Data segment below:

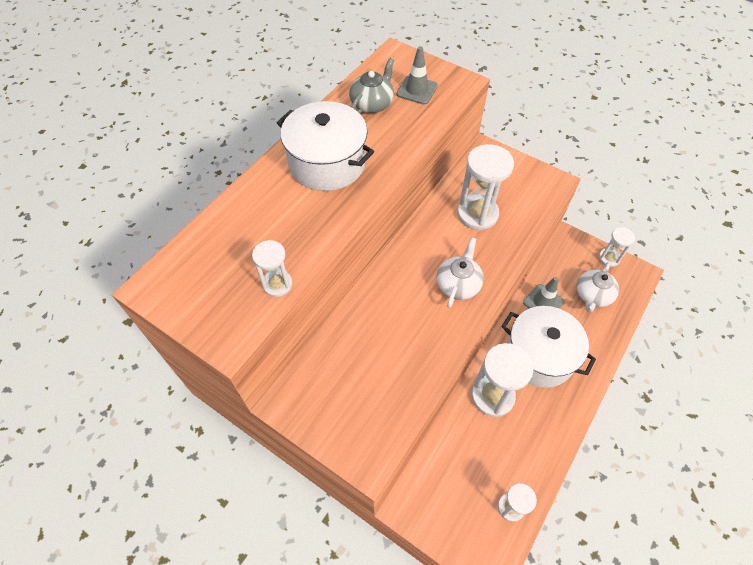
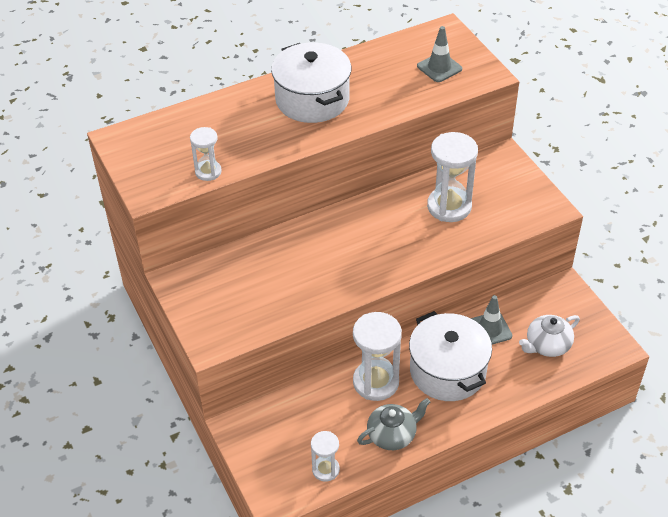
camera: 30 degrees right, 10 degrees down
(372, 104) = (389, 65): grey teapot -> grey teapot (392, 435)
(458, 284) = (384, 255): white teapot -> none
(609, 258) = (594, 321): white hourglass -> none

End of Data segment.

Task instructions
Make an exact copy of every line from the one with "(372, 104) = (389, 65): grey" to the end of the data, with the first and last of those lines included.

Exercise result
(372, 104) = (389, 65): grey teapot -> grey teapot (392, 435)
(458, 284) = (384, 255): white teapot -> none
(609, 258) = (594, 321): white hourglass -> none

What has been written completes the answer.